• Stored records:
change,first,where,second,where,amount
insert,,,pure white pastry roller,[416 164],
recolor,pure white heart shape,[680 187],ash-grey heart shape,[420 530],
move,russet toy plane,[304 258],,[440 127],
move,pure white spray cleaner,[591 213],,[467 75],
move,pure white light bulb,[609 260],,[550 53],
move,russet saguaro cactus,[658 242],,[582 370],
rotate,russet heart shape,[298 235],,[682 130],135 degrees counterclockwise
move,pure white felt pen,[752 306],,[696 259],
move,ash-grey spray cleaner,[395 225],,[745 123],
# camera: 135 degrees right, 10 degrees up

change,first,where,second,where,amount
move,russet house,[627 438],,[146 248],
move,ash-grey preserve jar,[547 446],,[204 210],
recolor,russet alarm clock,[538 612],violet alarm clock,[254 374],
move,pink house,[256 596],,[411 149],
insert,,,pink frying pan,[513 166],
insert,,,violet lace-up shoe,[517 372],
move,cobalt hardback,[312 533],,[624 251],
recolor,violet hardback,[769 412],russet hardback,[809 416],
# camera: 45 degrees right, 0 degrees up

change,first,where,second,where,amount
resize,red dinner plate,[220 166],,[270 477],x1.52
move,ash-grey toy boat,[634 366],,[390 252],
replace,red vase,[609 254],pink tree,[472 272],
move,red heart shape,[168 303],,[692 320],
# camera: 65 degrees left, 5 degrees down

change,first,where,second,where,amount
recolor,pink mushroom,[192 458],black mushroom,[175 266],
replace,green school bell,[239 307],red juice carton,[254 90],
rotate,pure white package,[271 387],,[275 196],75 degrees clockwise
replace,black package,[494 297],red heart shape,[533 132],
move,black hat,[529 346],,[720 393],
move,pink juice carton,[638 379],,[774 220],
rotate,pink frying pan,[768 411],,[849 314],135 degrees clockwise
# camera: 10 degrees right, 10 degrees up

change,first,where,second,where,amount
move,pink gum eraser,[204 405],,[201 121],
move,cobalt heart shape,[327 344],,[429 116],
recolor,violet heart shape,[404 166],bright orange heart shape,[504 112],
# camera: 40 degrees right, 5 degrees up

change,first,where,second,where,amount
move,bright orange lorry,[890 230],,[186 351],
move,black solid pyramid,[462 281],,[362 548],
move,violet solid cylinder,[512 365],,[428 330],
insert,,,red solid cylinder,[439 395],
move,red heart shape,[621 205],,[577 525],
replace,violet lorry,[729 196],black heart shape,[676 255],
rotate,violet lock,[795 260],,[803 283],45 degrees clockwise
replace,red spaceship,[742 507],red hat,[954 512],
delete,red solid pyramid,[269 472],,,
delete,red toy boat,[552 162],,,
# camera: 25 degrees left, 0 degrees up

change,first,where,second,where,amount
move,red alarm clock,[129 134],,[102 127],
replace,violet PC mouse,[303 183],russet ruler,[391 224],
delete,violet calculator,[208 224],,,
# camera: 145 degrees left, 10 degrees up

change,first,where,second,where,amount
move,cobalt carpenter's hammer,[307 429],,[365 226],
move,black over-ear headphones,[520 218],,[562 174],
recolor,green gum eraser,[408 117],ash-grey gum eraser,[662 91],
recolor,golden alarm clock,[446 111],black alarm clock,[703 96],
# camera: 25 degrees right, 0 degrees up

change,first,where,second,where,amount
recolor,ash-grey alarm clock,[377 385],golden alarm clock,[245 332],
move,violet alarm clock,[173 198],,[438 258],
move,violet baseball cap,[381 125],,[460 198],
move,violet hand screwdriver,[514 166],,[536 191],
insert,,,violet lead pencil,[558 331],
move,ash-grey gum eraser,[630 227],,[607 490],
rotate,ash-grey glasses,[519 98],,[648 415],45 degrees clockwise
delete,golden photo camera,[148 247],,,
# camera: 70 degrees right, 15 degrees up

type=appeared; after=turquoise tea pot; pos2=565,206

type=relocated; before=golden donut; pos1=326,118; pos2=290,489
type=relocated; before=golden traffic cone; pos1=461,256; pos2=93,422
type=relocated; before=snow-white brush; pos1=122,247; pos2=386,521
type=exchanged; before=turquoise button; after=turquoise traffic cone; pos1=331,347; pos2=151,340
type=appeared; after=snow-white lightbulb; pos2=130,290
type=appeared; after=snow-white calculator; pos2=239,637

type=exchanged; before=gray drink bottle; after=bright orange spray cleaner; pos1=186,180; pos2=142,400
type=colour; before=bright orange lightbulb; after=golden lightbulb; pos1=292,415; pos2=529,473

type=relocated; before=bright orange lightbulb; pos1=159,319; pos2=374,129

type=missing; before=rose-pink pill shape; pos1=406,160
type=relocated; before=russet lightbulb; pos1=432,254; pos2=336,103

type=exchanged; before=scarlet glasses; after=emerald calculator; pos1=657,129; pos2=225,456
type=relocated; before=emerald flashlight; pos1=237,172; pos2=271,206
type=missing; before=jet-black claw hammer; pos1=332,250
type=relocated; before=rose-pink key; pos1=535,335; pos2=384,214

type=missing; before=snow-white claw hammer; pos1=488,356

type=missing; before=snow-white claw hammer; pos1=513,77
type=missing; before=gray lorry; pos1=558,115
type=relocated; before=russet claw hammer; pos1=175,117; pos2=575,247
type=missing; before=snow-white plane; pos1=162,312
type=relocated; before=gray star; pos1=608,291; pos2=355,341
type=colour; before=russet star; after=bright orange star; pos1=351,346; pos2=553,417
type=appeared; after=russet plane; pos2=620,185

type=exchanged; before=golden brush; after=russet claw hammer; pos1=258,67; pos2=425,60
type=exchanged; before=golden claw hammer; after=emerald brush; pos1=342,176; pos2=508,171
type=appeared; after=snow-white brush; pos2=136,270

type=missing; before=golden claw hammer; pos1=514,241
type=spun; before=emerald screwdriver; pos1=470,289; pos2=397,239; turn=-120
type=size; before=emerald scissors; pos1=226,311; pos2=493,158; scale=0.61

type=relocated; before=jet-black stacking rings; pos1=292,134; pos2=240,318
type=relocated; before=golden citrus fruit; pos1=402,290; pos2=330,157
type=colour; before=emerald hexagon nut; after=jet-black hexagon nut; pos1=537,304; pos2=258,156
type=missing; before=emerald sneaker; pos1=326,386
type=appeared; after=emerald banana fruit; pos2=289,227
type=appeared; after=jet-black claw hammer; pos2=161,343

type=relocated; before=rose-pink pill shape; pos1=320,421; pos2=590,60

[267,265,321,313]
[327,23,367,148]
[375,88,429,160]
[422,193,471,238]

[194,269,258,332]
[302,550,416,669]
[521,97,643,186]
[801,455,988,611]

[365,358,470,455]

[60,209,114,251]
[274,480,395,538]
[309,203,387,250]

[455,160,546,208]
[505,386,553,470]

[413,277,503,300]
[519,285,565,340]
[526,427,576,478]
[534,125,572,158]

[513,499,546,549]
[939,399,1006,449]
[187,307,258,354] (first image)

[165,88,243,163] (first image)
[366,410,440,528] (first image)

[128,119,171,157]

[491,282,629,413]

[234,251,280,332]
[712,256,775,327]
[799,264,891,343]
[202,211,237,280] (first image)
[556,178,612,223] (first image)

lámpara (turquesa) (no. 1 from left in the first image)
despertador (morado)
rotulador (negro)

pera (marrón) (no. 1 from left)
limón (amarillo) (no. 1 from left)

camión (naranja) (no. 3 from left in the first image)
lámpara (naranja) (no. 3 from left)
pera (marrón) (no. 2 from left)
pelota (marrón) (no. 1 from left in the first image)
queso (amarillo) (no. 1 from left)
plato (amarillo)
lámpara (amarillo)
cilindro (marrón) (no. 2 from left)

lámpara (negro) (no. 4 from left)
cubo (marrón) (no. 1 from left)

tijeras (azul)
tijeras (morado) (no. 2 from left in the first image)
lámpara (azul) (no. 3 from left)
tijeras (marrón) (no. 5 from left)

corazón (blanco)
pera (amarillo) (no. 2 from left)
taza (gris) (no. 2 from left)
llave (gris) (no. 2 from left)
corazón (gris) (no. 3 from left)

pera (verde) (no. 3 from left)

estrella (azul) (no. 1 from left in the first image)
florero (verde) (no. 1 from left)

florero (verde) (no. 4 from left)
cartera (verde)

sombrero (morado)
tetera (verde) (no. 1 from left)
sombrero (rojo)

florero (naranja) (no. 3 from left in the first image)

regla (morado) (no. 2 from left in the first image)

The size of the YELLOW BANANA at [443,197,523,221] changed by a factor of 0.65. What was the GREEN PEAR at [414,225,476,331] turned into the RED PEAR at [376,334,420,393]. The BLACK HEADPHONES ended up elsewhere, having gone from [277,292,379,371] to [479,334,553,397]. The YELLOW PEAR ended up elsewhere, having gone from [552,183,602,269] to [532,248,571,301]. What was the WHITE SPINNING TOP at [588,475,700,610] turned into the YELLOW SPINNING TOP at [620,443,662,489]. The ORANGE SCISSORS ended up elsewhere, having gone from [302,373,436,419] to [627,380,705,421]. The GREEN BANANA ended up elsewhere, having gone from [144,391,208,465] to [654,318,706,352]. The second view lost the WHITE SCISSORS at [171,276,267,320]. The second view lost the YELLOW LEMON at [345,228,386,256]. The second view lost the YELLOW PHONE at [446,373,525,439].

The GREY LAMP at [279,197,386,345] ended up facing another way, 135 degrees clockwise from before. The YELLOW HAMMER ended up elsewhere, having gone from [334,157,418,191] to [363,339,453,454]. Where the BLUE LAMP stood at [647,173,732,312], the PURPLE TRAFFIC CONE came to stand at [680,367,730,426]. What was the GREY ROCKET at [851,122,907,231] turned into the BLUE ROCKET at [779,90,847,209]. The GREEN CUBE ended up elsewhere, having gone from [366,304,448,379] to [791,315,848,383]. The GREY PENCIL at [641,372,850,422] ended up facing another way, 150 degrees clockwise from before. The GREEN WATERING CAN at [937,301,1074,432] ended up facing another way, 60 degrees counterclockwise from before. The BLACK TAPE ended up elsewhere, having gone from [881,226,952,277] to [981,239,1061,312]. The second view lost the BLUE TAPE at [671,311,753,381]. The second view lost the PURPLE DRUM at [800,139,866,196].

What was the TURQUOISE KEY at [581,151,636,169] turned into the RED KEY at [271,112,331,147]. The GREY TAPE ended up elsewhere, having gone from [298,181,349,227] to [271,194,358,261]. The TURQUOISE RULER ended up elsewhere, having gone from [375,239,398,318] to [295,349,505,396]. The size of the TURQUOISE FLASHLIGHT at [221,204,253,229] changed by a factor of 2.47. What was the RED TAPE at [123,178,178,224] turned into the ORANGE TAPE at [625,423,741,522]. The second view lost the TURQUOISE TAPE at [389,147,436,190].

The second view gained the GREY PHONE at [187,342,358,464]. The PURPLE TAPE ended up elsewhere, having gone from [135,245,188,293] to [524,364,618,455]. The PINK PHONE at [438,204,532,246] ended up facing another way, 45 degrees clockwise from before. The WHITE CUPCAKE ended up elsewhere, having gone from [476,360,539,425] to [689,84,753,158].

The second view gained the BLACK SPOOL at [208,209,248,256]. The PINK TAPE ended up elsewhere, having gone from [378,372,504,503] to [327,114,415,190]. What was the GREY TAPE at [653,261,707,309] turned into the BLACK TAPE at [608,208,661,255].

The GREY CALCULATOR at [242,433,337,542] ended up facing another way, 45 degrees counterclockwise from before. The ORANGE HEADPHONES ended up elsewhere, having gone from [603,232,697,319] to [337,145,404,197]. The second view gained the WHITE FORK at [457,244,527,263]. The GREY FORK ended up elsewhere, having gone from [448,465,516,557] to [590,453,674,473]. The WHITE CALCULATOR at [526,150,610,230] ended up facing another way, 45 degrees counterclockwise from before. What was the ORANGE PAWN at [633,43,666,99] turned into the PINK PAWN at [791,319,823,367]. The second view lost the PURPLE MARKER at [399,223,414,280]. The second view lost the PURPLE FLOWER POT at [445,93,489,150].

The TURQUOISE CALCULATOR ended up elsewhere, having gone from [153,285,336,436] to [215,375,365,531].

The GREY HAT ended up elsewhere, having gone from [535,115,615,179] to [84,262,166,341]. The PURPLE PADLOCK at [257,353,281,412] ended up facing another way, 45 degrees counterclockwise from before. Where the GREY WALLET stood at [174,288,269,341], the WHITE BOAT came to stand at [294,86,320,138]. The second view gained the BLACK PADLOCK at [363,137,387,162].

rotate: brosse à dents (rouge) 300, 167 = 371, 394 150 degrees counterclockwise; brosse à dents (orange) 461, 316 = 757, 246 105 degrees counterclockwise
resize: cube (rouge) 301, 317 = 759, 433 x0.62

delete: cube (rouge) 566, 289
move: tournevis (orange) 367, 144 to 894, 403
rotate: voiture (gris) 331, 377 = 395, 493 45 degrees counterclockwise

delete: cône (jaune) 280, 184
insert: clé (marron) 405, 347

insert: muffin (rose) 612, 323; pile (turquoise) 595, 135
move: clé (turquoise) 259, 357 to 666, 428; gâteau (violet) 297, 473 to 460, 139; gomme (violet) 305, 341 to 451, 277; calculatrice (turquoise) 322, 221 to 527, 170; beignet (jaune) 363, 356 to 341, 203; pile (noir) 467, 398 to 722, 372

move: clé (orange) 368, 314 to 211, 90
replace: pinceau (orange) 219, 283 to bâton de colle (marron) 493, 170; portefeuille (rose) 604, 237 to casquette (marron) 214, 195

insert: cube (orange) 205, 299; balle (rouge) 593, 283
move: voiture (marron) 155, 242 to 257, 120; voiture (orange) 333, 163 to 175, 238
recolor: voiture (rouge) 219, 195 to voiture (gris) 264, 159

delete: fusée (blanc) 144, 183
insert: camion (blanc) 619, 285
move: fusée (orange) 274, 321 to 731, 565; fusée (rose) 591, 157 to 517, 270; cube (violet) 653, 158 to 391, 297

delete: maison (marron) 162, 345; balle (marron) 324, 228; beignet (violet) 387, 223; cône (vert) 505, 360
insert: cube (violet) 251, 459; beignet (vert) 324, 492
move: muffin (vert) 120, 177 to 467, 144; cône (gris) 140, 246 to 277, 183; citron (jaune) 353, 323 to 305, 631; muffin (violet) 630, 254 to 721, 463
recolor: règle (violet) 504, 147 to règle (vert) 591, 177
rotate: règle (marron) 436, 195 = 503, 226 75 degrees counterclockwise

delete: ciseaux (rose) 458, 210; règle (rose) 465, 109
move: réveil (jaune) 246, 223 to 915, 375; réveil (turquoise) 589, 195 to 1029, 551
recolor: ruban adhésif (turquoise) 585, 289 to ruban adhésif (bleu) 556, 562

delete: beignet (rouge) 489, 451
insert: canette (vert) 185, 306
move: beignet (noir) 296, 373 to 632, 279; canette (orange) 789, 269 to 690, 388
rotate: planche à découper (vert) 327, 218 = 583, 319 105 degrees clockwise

• The problem: Reproduce exactly the entries above, limited to the lines from the one with "move,pure white light" through the one with "move,ash-grey spray cleaner,[395", both included.

• Response below:
move,pure white light bulb,[609 260],,[550 53],
move,russet saguaro cactus,[658 242],,[582 370],
rotate,russet heart shape,[298 235],,[682 130],135 degrees counterclockwise
move,pure white felt pen,[752 306],,[696 259],
move,ash-grey spray cleaner,[395 225],,[745 123],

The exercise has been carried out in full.